* **REQUEST**:
Copy out the items character for character, from their start through the line containing "a''8 cis'''8 gis'''8 |", including both ends. Leave the pictures out of your copy.

* **SUPPLIED DATA**:
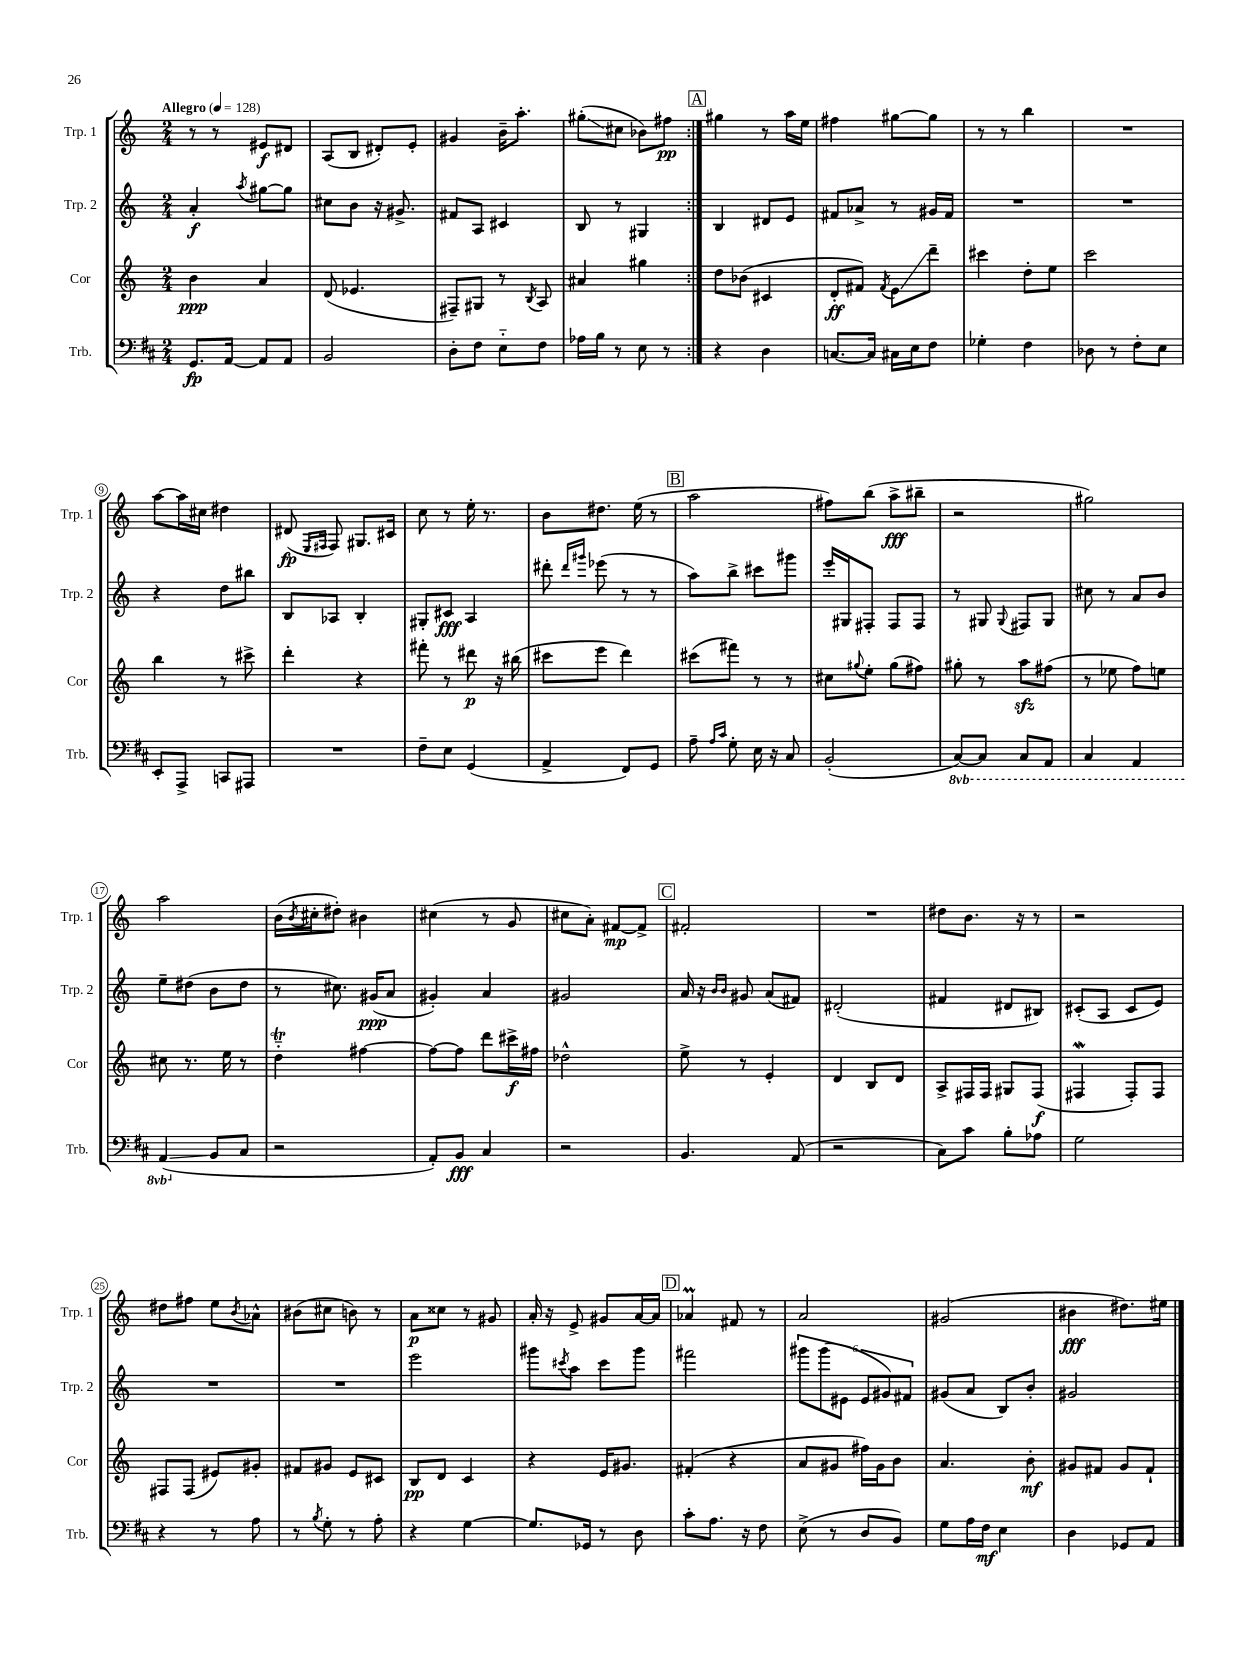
<<
\new StaffGroup <<
\new Staff = "s0" \with { instrumentName = "Trp. 1" shortInstrumentName = "Trp. 1" } {
    \clef treble \key c \major \numericTimeSignature \time 2/4 \tempo "Allegro" 4 = 128
    \repeat volta 2 { r8 r8 eis'8\f dis'8 |
    a8( b8 dis'8-.) e'8-. |
    gis'4 b'16-- a''8.-. |
    gis''8-.\glissando( cis''8 bes'8) fis''8\pp | }
    \mark \markup { \box "A" } gis''4 r8 a''16 e''16 |
    fis''4 gis''8~ gis''8 |
    r8 r8 b''4 |
    R2 |
    a''8~ a''16 cis''16 dis''4 |
    dis'8\fp( \grace { e16 fis16 } fis8) gis8. cis'16 |
    c''8 r8 e''16-. r8. |
    b'8 dis''8. e''16( r8 |
    \mark \markup { \box "B" } a''2 |
    fis''8) b''8( a''8->\fff bis''8-- |
    r2 |
    gis''2) |
    a''2 |
    b'16( \acciaccatura { b'8 } cis''16-. dis''8-.) bis'4 |
    cis''4( r8 g'8 |
    cis''8 a'8-.) fis'8~\mp fis'8-> |
    \mark \markup { \box "C" } fis'2-. |
    R2 |
    dis''8 b'8. r16 r8 |
    r2 |
    dis''8 fis''8 e''8 \acciaccatura { b'8 } aes'8-^ |
    bis'8( cis''8 b'8) r8 |
    a'8\p cisis''8 r8 gis'8 |
    a'16-. r16 e'8-> gis'8 a'16~ a'16 |
    \mark \markup { \box "D" } aes'4\prall fis'8 r8 |
    a'2 |
    gis'2( |
    bis'4\fff dis''8.) eis''16 \bar "|." |
}
\new Staff = "s1" \with { instrumentName = "Trp. 2" shortInstrumentName = "Trp. 2" } {
    \clef treble \key c \major \numericTimeSignature \time 2/4
    \repeat volta 2 { a'4-.\f \acciaccatura { a''8 } gis''8~ gis''8 |
    cis''8 b'8 r16 gis'8.-> |
    fis'8 a8 cis'4 |
    b8 r8 gis4 | }
    \mark \markup { \box "A" } b4 dis'8 e'8 |
    fis'8 aes'8-> r8 gis'16 fis'16 |
    R2 |
    R2 |
    r4 d''8 bis''8 |
    b8 aes8 b4-. |
    gis8-. cis'8\fff a4 |
    dis'''8-. \grace { dis'''16 gis'''16 } ees'''8( r8 r8 |
    \mark \markup { \box "B" } a''8) b''8-> cis'''8 gis'''8 |
    e'''16-. gis16 fis8-. fis8 fis8 |
    r8 gis8 \appoggiatura { gis8 } fis8 gis8 |
    cis''8 r8 a'8 b'8 |
    e''8-- dis''8( b'8 dis''8 |
    r8 cis''8.) gis'16\ppp( a'8 |
    gis'4-.) a'4 |
    gis'2 |
    \mark \markup { \box "C" } a'16 r16 \grace { b'16 b'16 } gis'8 a'8( fis'8) |
    dis'2-.( |
    fis'4 dis'8 bis8) |
    cis'8-.( a8 cis'8 e'8) |
    R2 |
    R2 |
    e'''2 |
    gis'''8 \acciaccatura { cis'''8 } a''8 cis'''8 gis'''8 |
    \mark \markup { \box "D" } fis'''2 |
    \tuplet 6/4 { gis'''8 gis'''8( eis'8 eis'8 gis'8) fis'8 } |
    gis'8( a'8 b8) b'8-. |
    gis'2 \bar "|." |
}
\new Staff = "s2" \with { instrumentName = "Cor" shortInstrumentName = "Cor" } {
    \clef treble \key c \major \numericTimeSignature \time 2/4
    \repeat volta 2 { b'4\ppp a'4 |
    d'8( ees'4. |
    fis8--) gis8 r8 \acciaccatura { b8 } a8 |
    ais'4 gis''4 | }
    \mark \markup { \box "A" } d''8 bes'8( cis'4 |
    d'8-.\ff fis'8) \acciaccatura { fis'8 } e'8\glissando d'''8-- |
    cis'''4 d''8-. e''8 |
    c'''2 |
    b''4 r8 cis'''8-> |
    d'''4-. r4 |
    fis'''8-. r8 dis'''8\p r16 bis''16( |
    cis'''8 e'''8 d'''4) |
    \mark \markup { \box "B" } cis'''8( fis'''8) r8 r8 |
    cis''8 \appoggiatura { gis''8 } e''8-. gis''8( fis''8) |
    gis''8-. r8 a''8\sfz fis''8( |
    r8 ees''8 f''8) e''8 |
    cis''8 r8. e''16 r8 |
    d''4-_\trill fis''4~ |
    fis''8~ fis''8 d'''8 cis'''16->\f fis''16 |
    des''2-^ |
    \mark \markup { \box "C" } e''8-> r8 e'4-. |
    d'4 b8 d'8 |
    a8-> fis16 fis16 gis8 fis8\f( |
    fis4\mordent fis8-.) fis8 |
    fis8 fis8( eis'8) gis'8-. |
    fis'8 gis'8 e'8 cis'8 |
    b8\pp d'8 c'4 |
    r4 e'16 gis'8. |
    \mark \markup { \box "D" } fis'4-.( r4 |
    a'8 gis'8 fis''16) gis'16 b'8 |
    a'4. b'8-.\mf |
    gis'8 fis'8 gis'8 fis'8-! \bar "|." |
}
\new Staff = "s3" \with { instrumentName = "Trb." shortInstrumentName = "Trb." } {
    \clef bass \key d \major \numericTimeSignature \time 2/4 \set Staff.ottavationMarkups = #ottavation-simple-ordinals
    \repeat volta 2 { g,8.\fp a,16~ a,8 a,8 |
    b,2 |
    d8-. fis8 e8-_ fis8 |
    aes16 b16 r8 e8 r8 | }
    \mark \markup { \box "A" } r4 d4 |
    c8.~ c16 cis16 e16 fis8 |
    ges4-. fis4 |
    des8 r8 fis8-. e8 |
    e,8-. a,,8-> c,8 ais,,8 |
    R2 |
    fis8-- e8 g,4( |
    a,4-> fis,8) g,8 |
    \mark \markup { \box "B" } a8-- \grace { a16 cis'16 } g8-. e16 r16 cis8 |
    b,2-.( |
    \ottava #-1 cis,8~) cis,8 cis,8 a,,8 |
    cis,4 a,,4 |
    a,,4\glissando( \ottava #0 b,8 cis8 |
    r2 |
    a,8-.) b,8\fff cis4 |
    r2 |
    \mark \markup { \box "C" } b,4. a,8( |
    r2 |
    cis8) cis'8 b8-. aes8 |
    g2 |
    r4 r8 a8 |
    r8 \acciaccatura { b8 } g8-. r8 a8-. |
    r4 g4~ |
    g8. ges,16 r8 d8 |
    \mark \markup { \box "D" } cis'8-. a8. r16 fis8 |
    e8->( r8 d8 b,8) |
    g8 a16 fis16\mf e4 |
    d4 ges,8 a,8 \bar "|." |
}
>>
>>
\layout { \context { \Score \override BarNumber.stencil = #(make-stencil-circler 0.1 0.3 ly:text-interface::print) } }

* **EXERCISE ANSWER**:
<<
\new StaffGroup <<
\new Staff = "s0" \with { instrumentName = "Trp. 1" shortInstrumentName = "Trp. 1" } {
    \clef treble \key c \major \numericTimeSignature \time 2/4 \tempo "Allegro" 4 = 128
    \repeat volta 2 { r8 r8 eis'8\f dis'8 |
    a8( b8 dis'8-.) e'8-. |
    gis'4 b'16-- a''8.-. |
    gis''8-.\glissando( cis''8 bes'8) fis''8\pp | }
    \mark \markup { \box "A" } gis''4 r8 a''16 e''16 |
    fis''4 gis''8~ gis''8 |
    r8 r8 b''4 |
    R2 |
    a''8~ a''16 cis''16 dis''4 |
    dis'8\fp( \grace { e16 fis16 } fis8) gis8. cis'16 |
    c''8 r8 e''16-. r8. |
    b'8 dis''8. e''16( r8 |
    \mark \markup { \box "B" } a''2 |
    fis''8) b''8( a''8->\fff bis''8-- |
    r2 |
    gis''2) |
    a''2 |
    b'16( \acciaccatura { b'8 } cis''16-. dis''8-.) bis'4 |
    cis''4( r8 g'8 |
    cis''8 a'8-.) fis'8~\mp fis'8-> |
    \mark \markup { \box "C" } fis'2-. |
    R2 |
    dis''8 b'8. r16 r8 |
    r2 |
    dis''8 fis''8 e''8 \acciaccatura { b'8 } aes'8-^ |
    bis'8( cis''8 b'8) r8 |
    a'8\p cisis''8 r8 gis'8 |
    a'16-. r16 e'8-> gis'8 a'16~ a'16 |
    \mark \markup { \box "D" } aes'4\prall fis'8 r8 |
    a'2 |
    gis'2( |
    bis'4\fff dis''8.) eis''16 \bar "|." |
}
\new Staff = "s1" \with { instrumentName = "Trp. 2" shortInstrumentName = "Trp. 2" } {
    \clef treble \key c \major \numericTimeSignature \time 2/4
    \repeat volta 2 { a'4-.\f \acciaccatura { a''8 } gis''8~ gis''8 |
    cis''8 b'8 r16 gis'8.-> |
    fis'8 a8 cis'4 |
    b8 r8 gis4 | }
    \mark \markup { \box "A" } b4 dis'8 e'8 |
    fis'8 aes'8-> r8 gis'16 fis'16 |
    R2 |
    R2 |
    r4 d''8 bis''8 |
    b8 aes8 b4-. |
    gis8-. cis'8\fff a4 |
    dis'''8-. \grace { dis'''16 gis'''16 } ees'''8( r8 r8 |
    \mark \markup { \box "B" } a''8) b''8-> cis'''8 gis'''8 |
    e'''16-. gis16 fis8-. fis8 fis8 |
    r8 gis8 \appoggiatura { gis8 } fis8 gis8 |
    cis''8 r8 a'8 b'8 |
    e''8-- dis''8( b'8 dis''8 |
    r8 cis''8.) gis'16\ppp( a'8 |
    gis'4-.) a'4 |
    gis'2 |
    \mark \markup { \box "C" } a'16 r16 \grace { b'16 b'16 } gis'8 a'8( fis'8) |
    dis'2-.( |
    fis'4 dis'8 bis8) |
    cis'8-.( a8 cis'8 e'8) |
    R2 |
    R2 |
    e'''2 |
    gis'''8 \acciaccatura { cis'''8 } a''8 cis'''8 gis'''8 |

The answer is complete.